Without the images, write out the entries word for word.

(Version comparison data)
[Start of section]

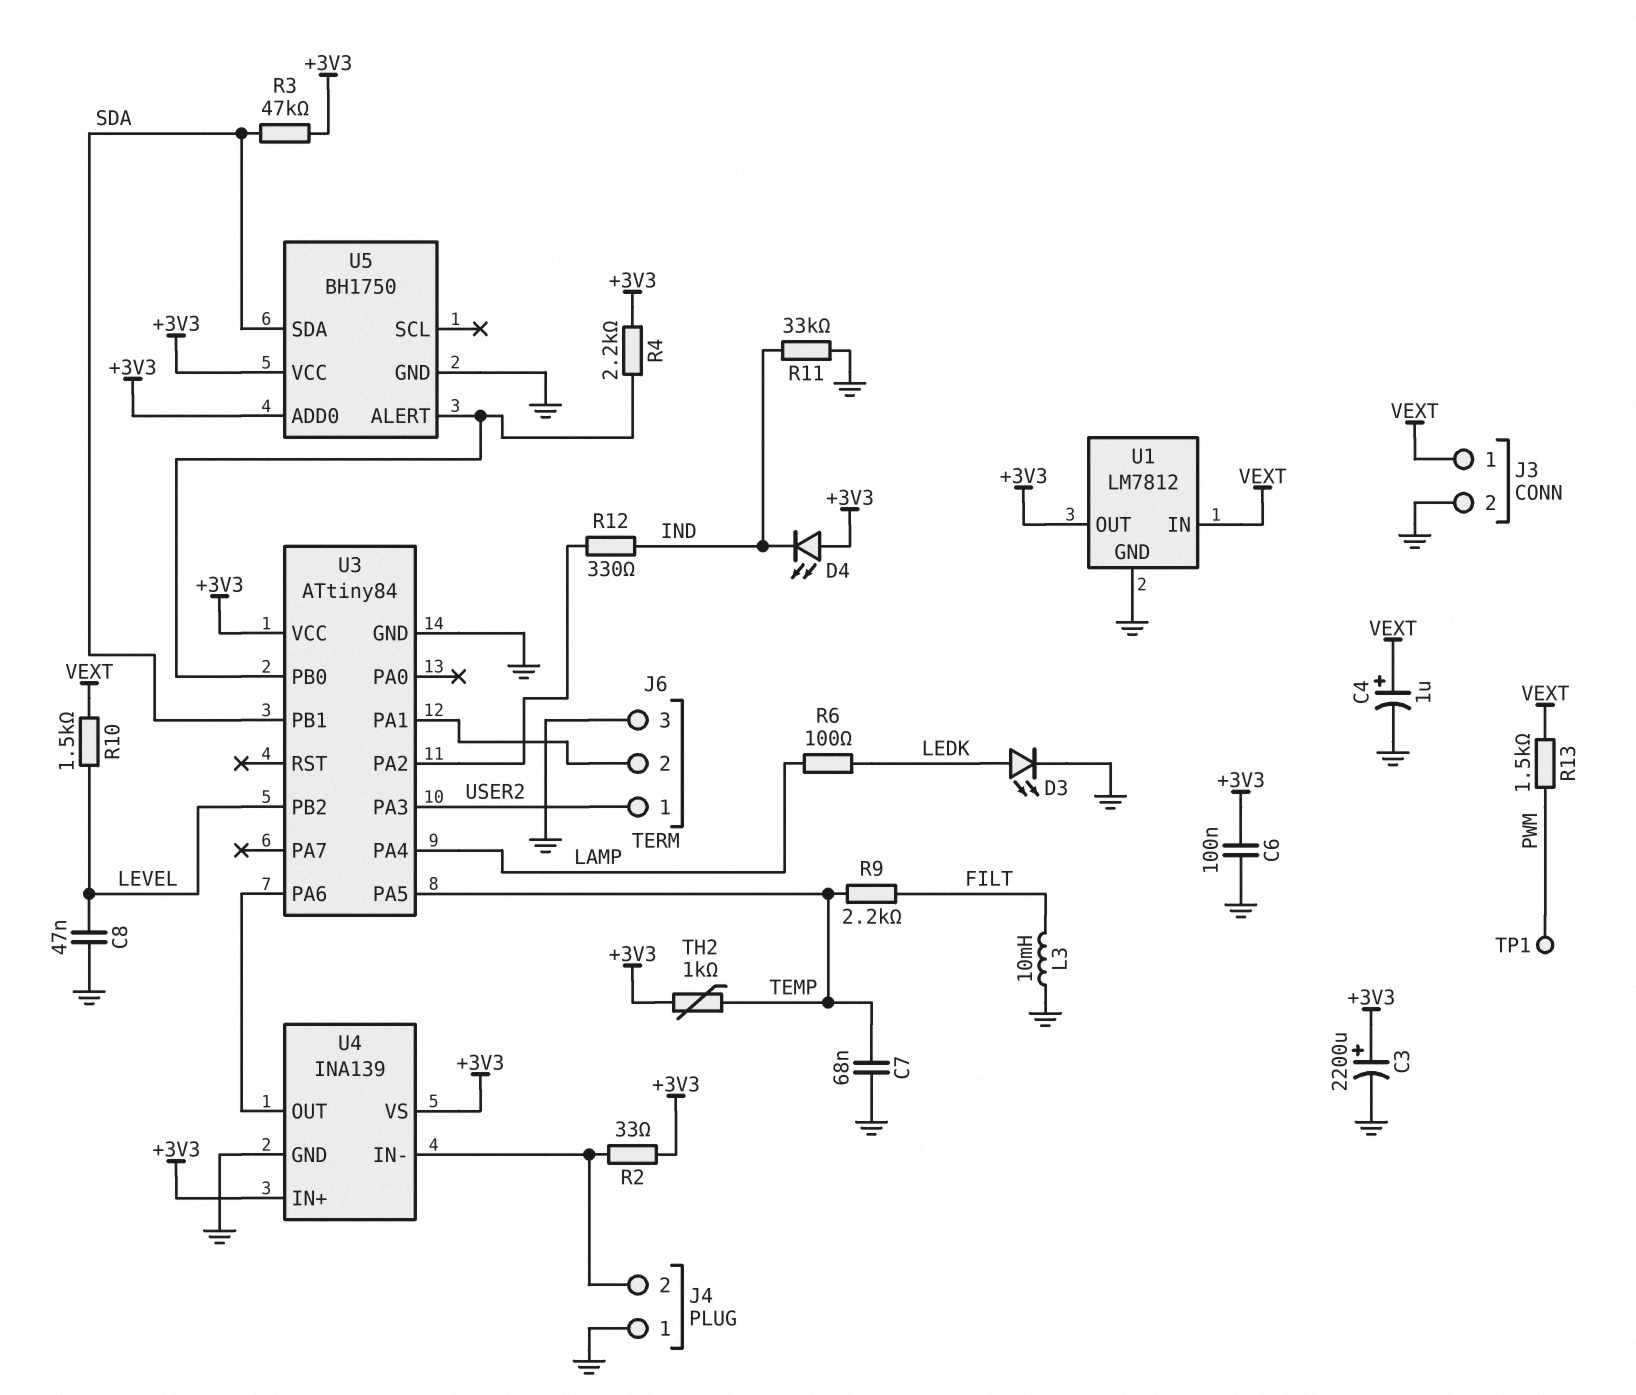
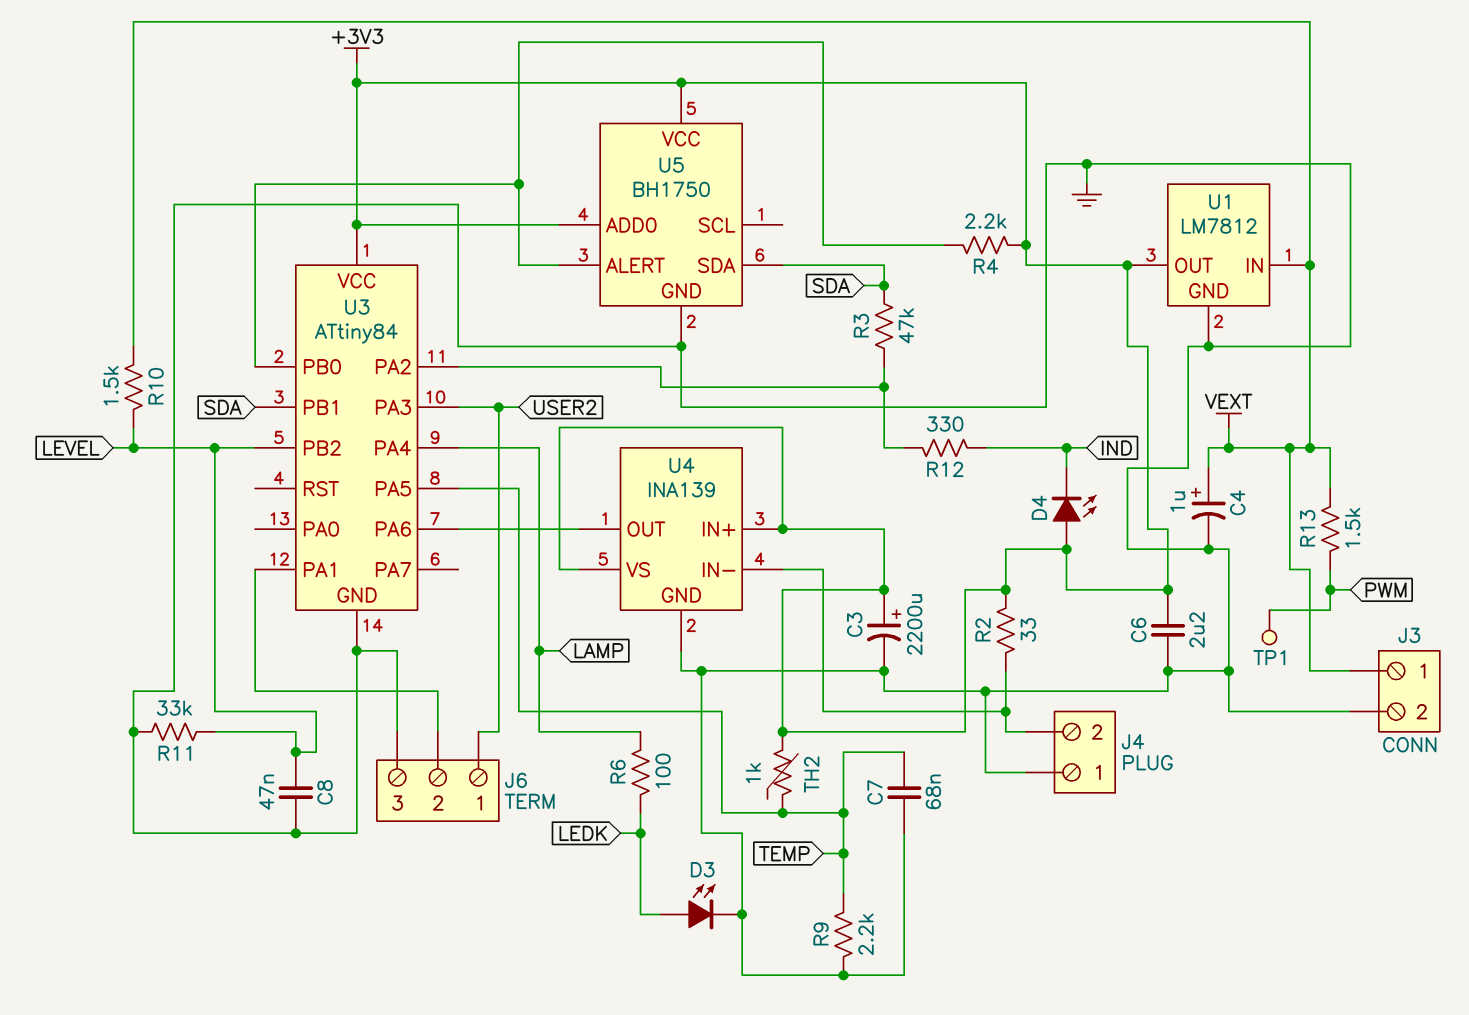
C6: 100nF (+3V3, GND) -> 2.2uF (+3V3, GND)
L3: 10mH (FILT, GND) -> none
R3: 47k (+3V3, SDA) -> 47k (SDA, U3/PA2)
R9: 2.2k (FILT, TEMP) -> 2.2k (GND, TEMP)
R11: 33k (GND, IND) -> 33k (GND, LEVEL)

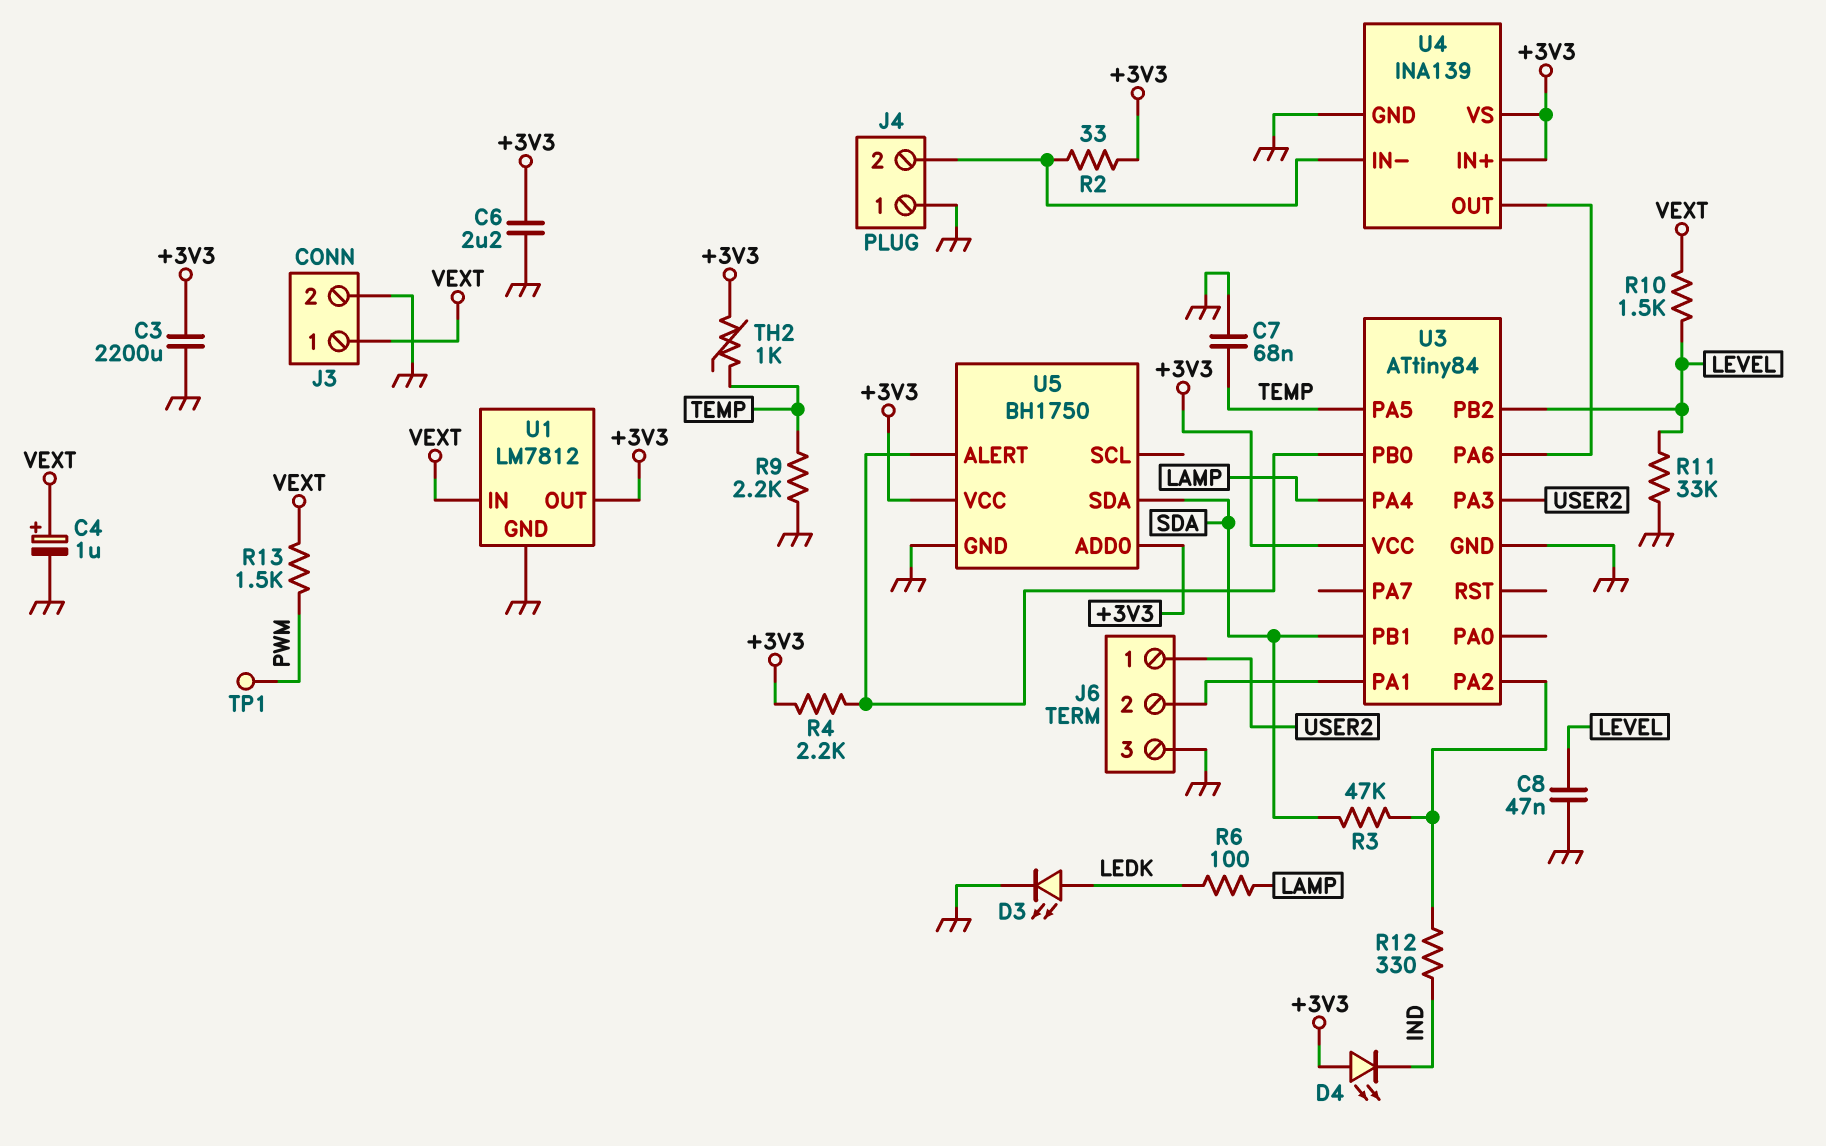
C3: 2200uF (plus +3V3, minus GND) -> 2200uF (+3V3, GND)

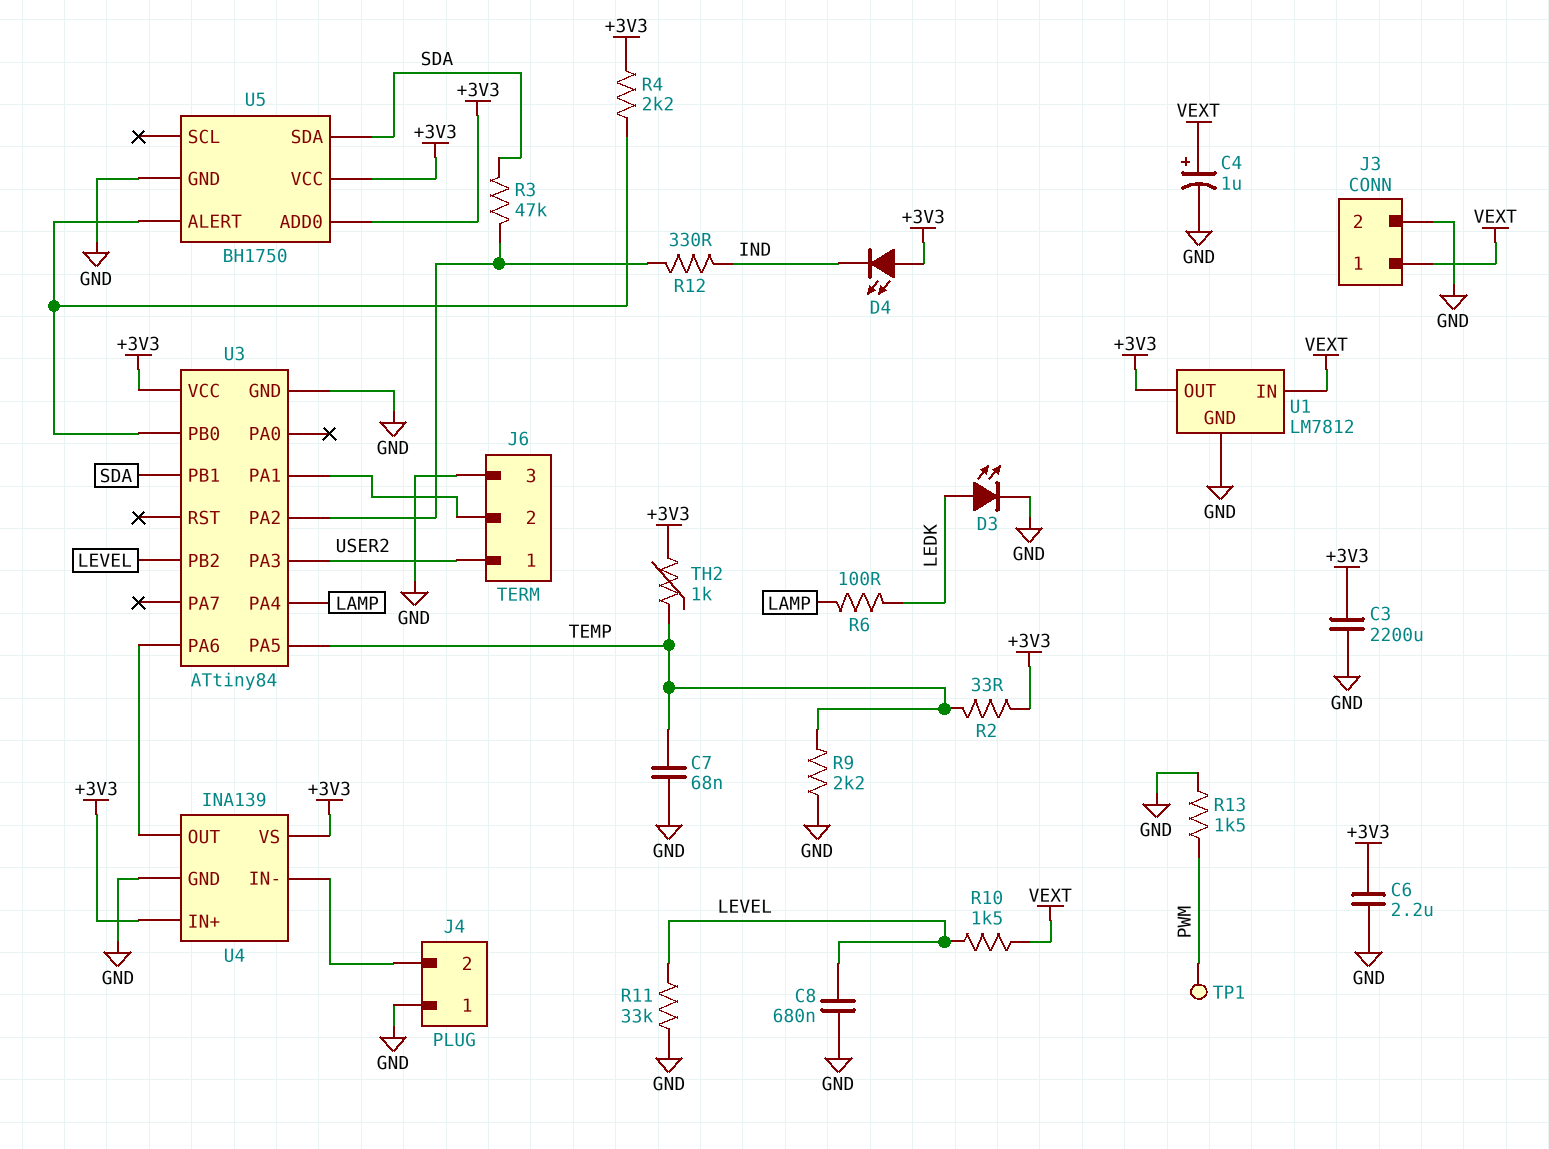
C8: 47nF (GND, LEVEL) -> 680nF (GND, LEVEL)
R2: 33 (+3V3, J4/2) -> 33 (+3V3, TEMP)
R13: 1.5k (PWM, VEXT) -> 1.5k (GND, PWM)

[End of section]

### Result
C6: 100nF (+3V3, GND) -> 2.2uF (+3V3, GND)
L3: 10mH (FILT, GND) -> none
R3: 47k (+3V3, SDA) -> 47k (SDA, U3/PA2)
R9: 2.2k (FILT, TEMP) -> 2.2k (GND, TEMP)
R11: 33k (GND, IND) -> 33k (GND, LEVEL)

C3: 2200uF (plus +3V3, minus GND) -> 2200uF (+3V3, GND)

C8: 47nF (GND, LEVEL) -> 680nF (GND, LEVEL)
R2: 33 (+3V3, J4/2) -> 33 (+3V3, TEMP)
R13: 1.5k (PWM, VEXT) -> 1.5k (GND, PWM)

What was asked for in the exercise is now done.